**Written exercise:**
Please copy the rows verbatim, starting with the line containing "YFP dial: cream -> grey" and ending with the line containing "ZXJ: 4:53 -> 4:49", with both of those lines included. Leave the pictures out of your answer.

**Data entries:**

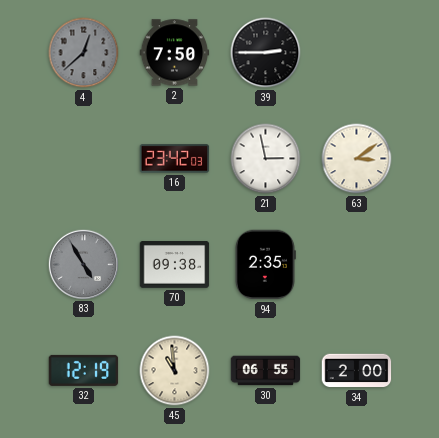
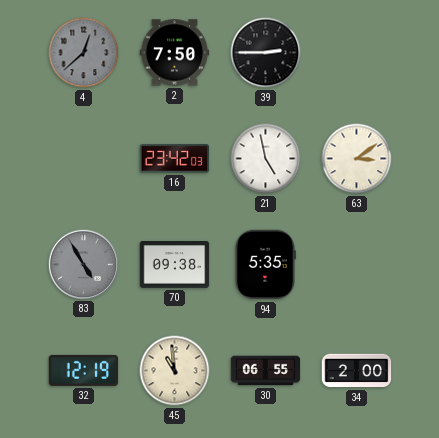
21: 2:58 -> 4:58
94: 2:35 -> 5:35
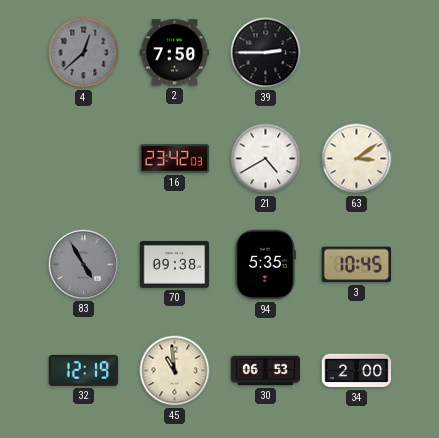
21: 4:58 -> 4:40
3: none -> 10:45
30: 06:55 -> 06:53
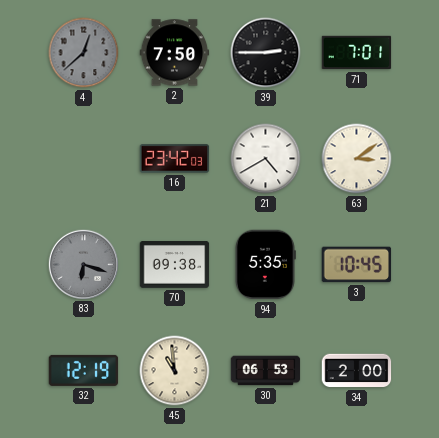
71: none -> 7:01
83: 4:55 -> 6:18
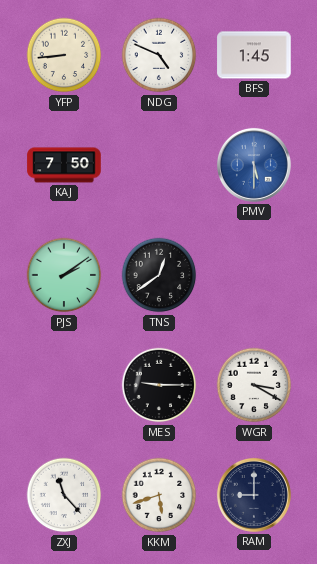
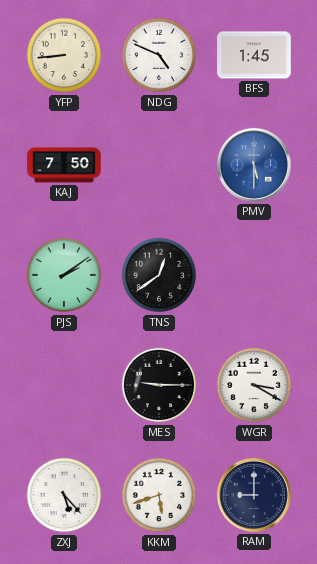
ZXJ: 11:23 -> 5:23
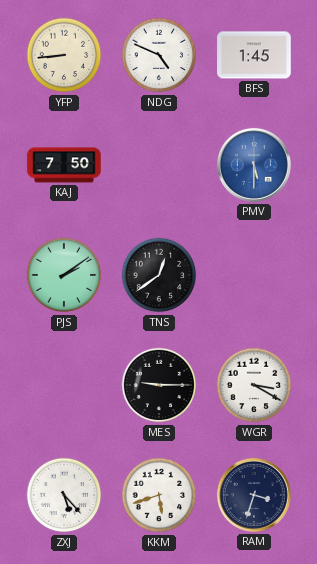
RAM: 9:00 -> 3:33
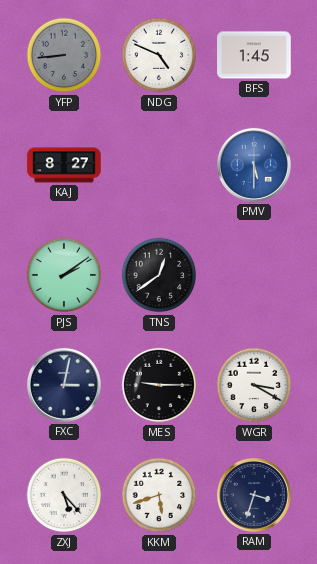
YFP dial: cream -> grey
KAJ: 7:50 -> 8:27
FXC: none -> 3:02
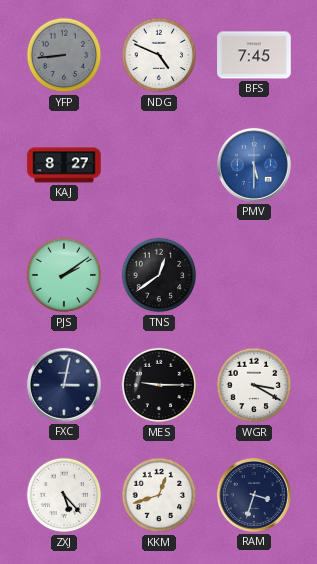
BFS: 1:45 -> 7:45
KKM: 5:42 -> 12:42
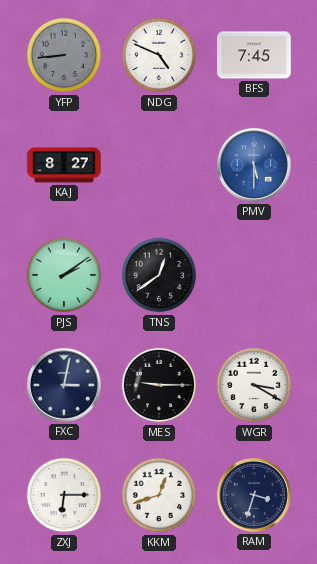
ZXJ: 5:23 -> 6:15
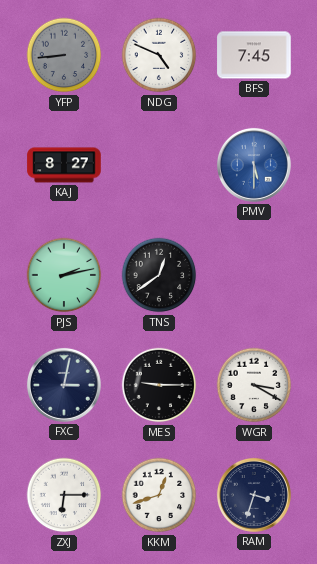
PJS: 2:09 -> 2:13
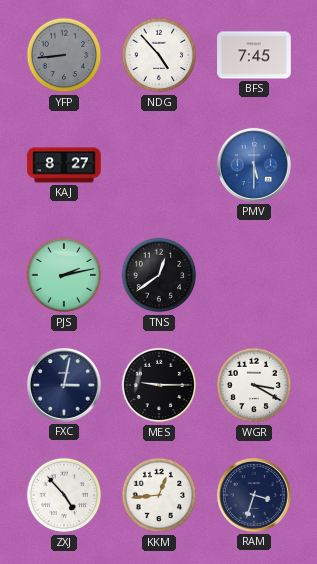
NDG: 4:49 -> 4:53
ZXJ: 6:15 -> 4:53
KKM: 12:42 -> 12:44
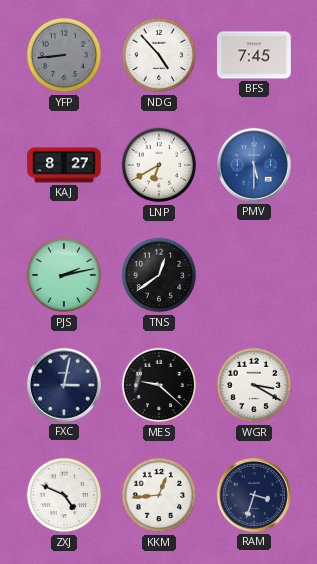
LNP: none -> 6:40
MES: 9:15 -> 9:22
ZXJ: 4:53 -> 4:49
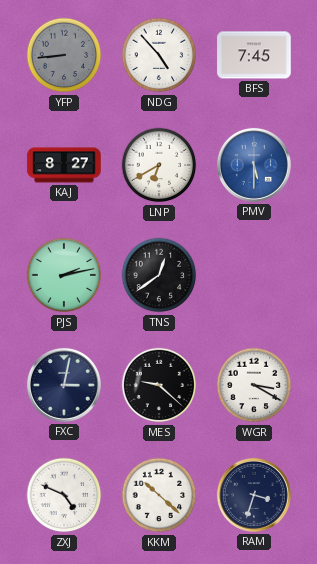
KKM: 12:44 -> 10:22
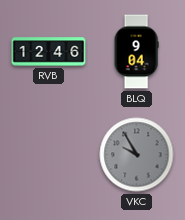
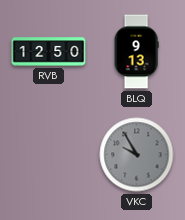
RVB: 12:46 -> 12:50
BLQ: 9:04 -> 9:13
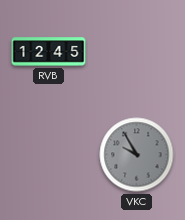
RVB: 12:50 -> 12:45
BLQ: 9:13 -> none
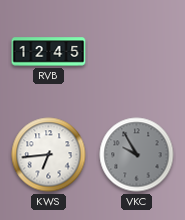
KWS: none -> 6:44
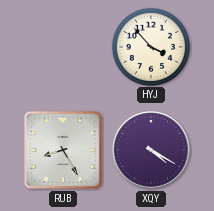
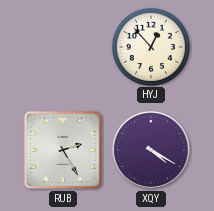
HYJ: 3:53 -> 12:53
RUB: 8:25 -> 2:25
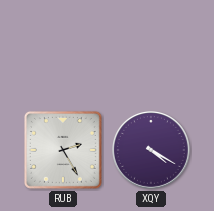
HYJ: 12:53 -> none
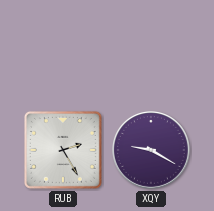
XQY: 4:20 -> 9:20
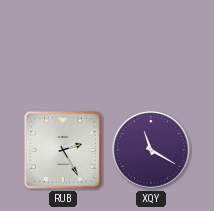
XQY: 9:20 -> 11:20
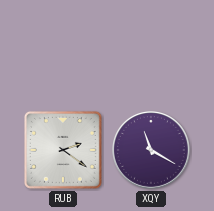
RUB: 2:25 -> 2:21
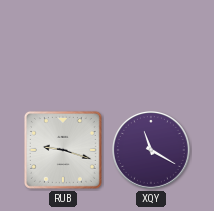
RUB: 2:21 -> 9:18
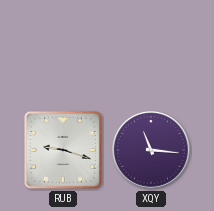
XQY: 11:20 -> 11:16
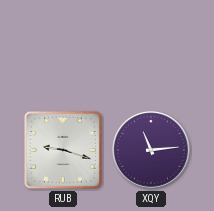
XQY: 11:16 -> 11:14
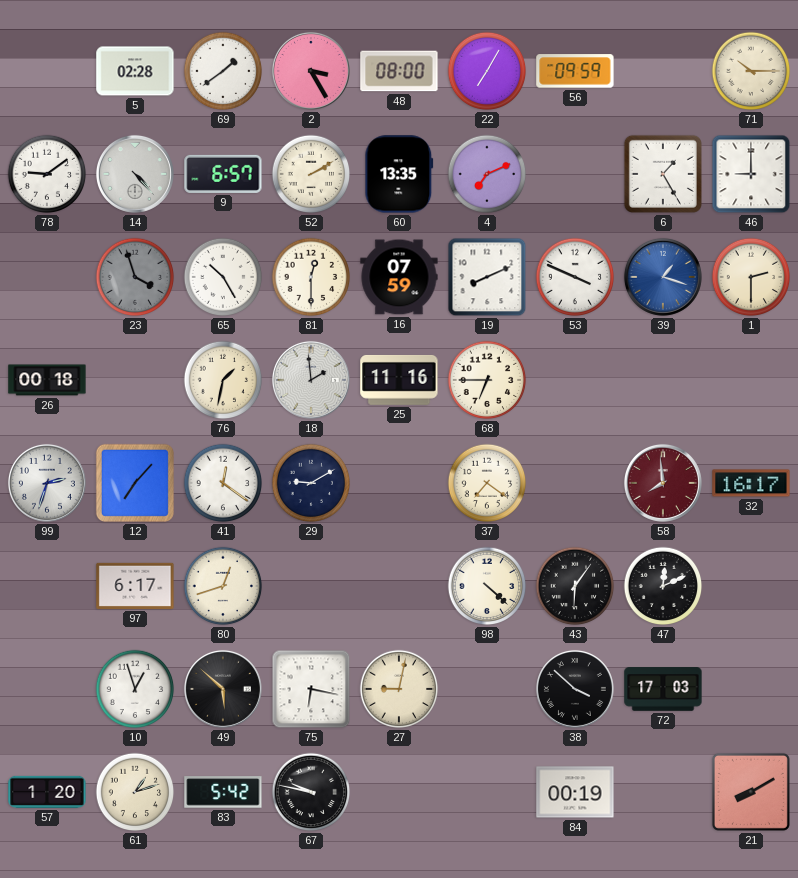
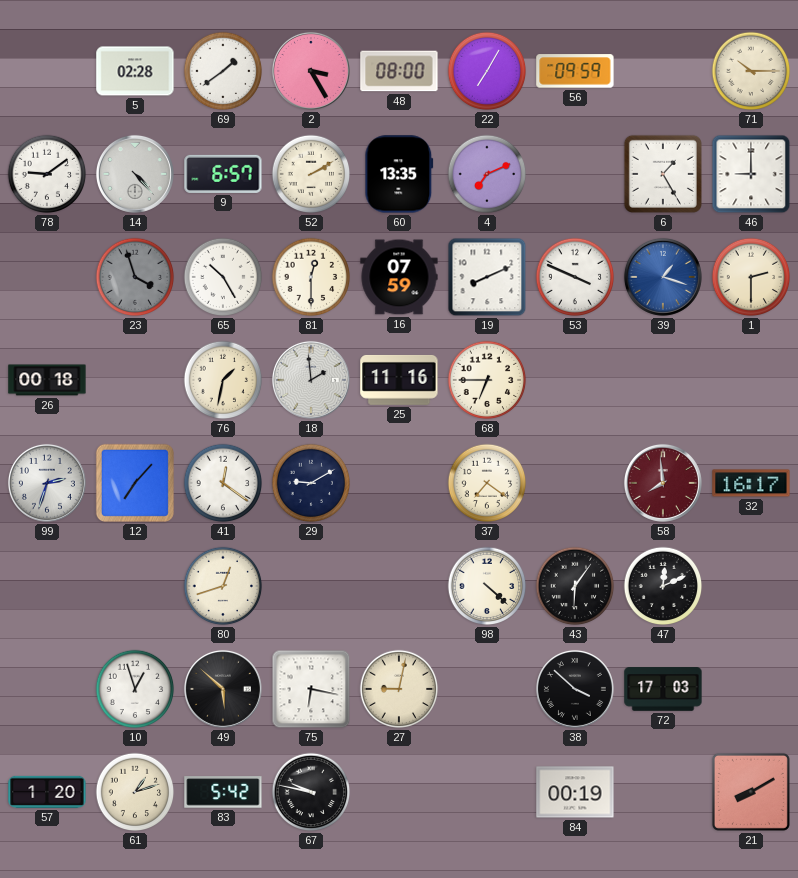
97: 6:17 -> none
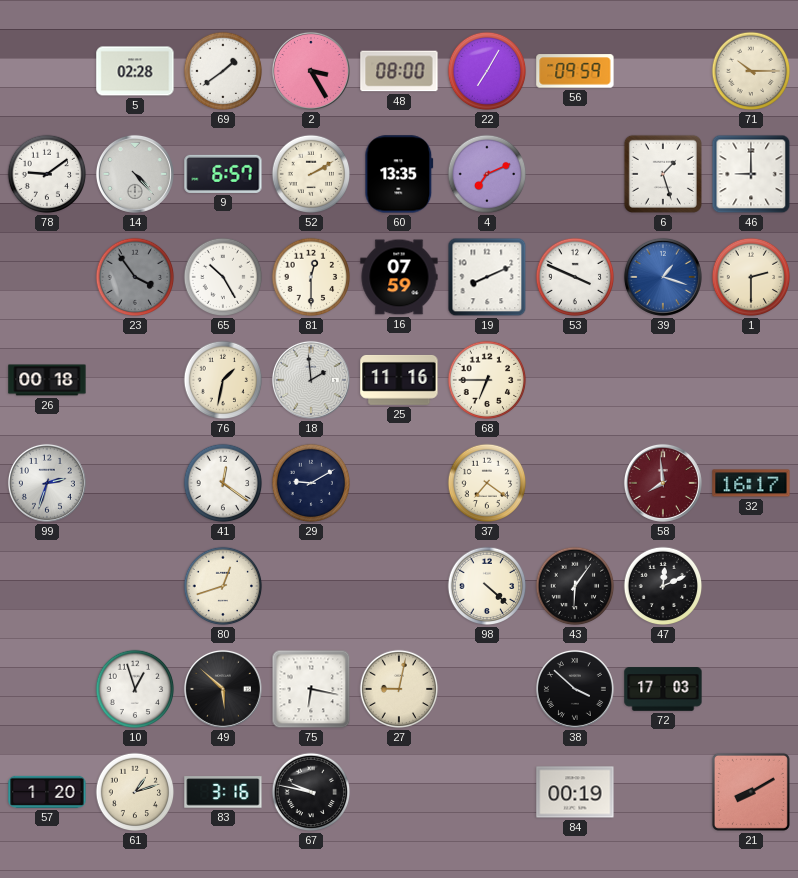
6: 1:25 -> 1:27
23: 3:57 -> 3:54
12: 7:07 -> none
83: 5:42 -> 3:16
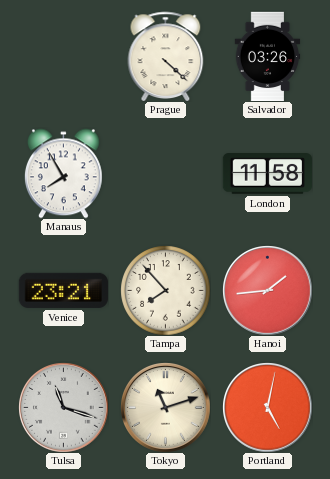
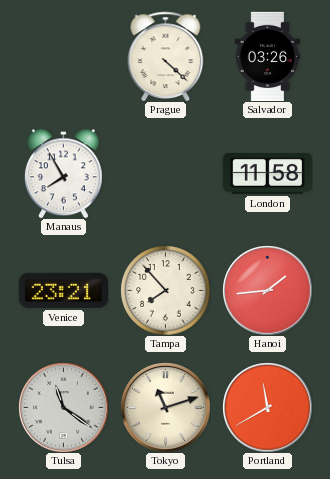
Tulsa: 11:18 -> 11:21
Portland: 5:02 -> 11:40
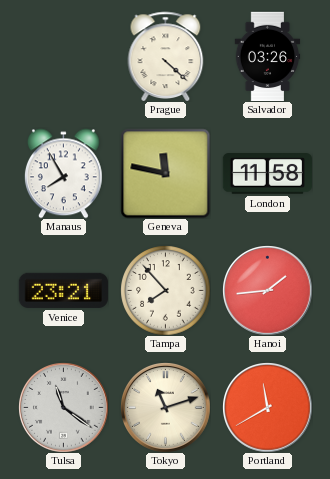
Geneva: none -> 11:47
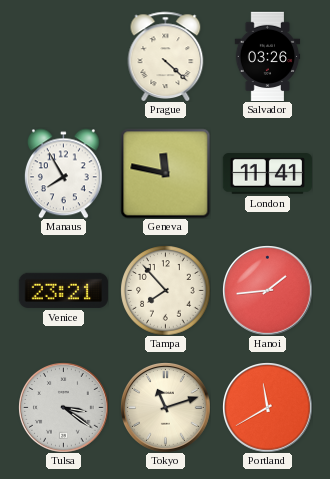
London: 11:58 -> 11:41
Tulsa: 11:21 -> 3:21
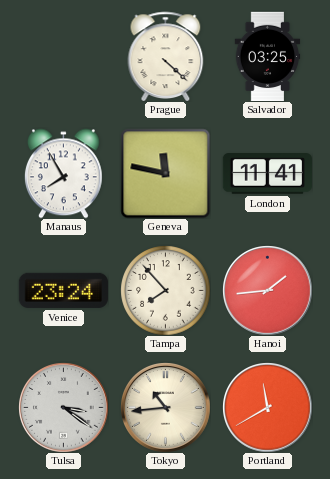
Salvador: 03:26 -> 03:25
Venice: 23:21 -> 23:24
Tokyo: 11:12 -> 10:44
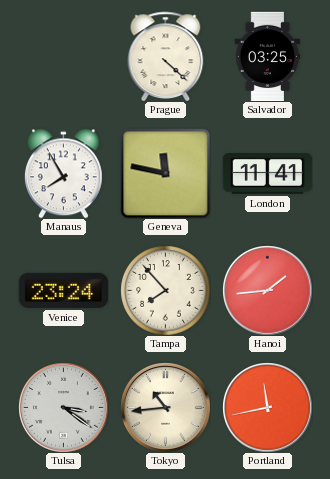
Portland: 11:40 -> 11:43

**Final answer:**
YFP dial: cream -> grey
KAJ: 7:50 -> 8:27
FXC: none -> 3:02
BFS: 1:45 -> 7:45
KKM: 5:42 -> 12:42
ZXJ: 5:23 -> 6:15
PJS: 2:09 -> 2:13
NDG: 4:49 -> 4:53
ZXJ: 6:15 -> 4:53
KKM: 12:42 -> 12:44
LNP: none -> 6:40
MES: 9:15 -> 9:22
ZXJ: 4:53 -> 4:49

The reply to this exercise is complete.